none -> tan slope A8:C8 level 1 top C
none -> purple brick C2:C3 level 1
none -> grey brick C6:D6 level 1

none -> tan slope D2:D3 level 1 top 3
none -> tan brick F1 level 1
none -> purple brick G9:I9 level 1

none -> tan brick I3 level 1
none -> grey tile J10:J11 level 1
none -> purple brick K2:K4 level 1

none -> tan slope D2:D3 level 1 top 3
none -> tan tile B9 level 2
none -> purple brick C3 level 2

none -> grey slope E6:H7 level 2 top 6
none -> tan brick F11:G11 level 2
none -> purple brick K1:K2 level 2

++++++++

→ **The task**
Determine how many lines above contain the string "brick". Give only that number.

→ **Solution for this exercise**
9